PROBLEM REQUIREMENTS:
Every line below must come back exactly as it stands, with the images omitted.

INFORMATION PROVIDED:

• • • •

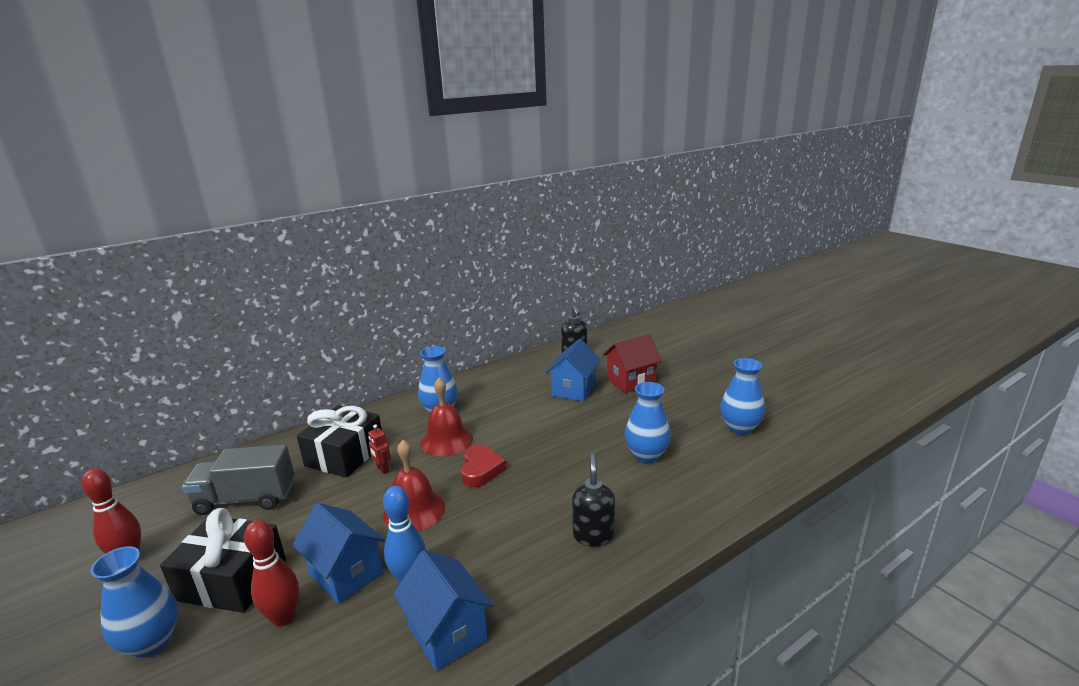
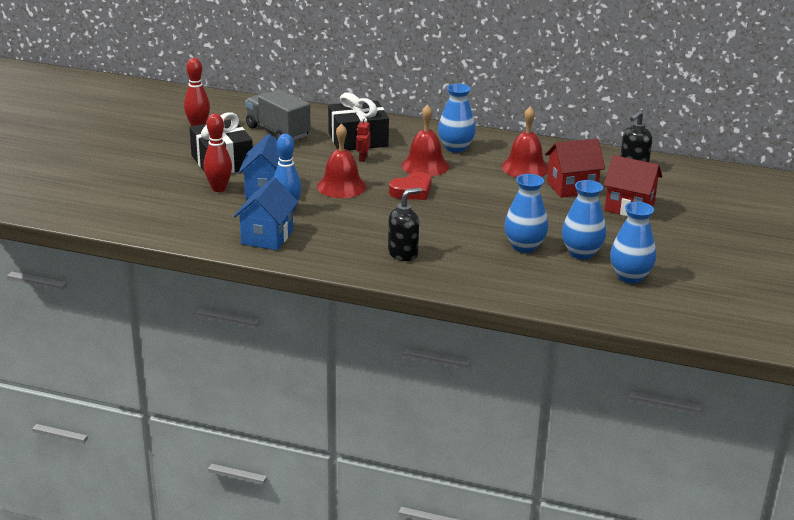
camera: 50 degrees right, 5 degrees up
(151, 642) = (165, 164): blue vase -> blue vase (581, 253)
(517, 395) = (525, 167): none -> red bell
(573, 390) = (572, 187): blue house -> red house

• • • •

COMPLETED EXERCISE:
camera: 50 degrees right, 5 degrees up
(151, 642) = (165, 164): blue vase -> blue vase (581, 253)
(517, 395) = (525, 167): none -> red bell
(573, 390) = (572, 187): blue house -> red house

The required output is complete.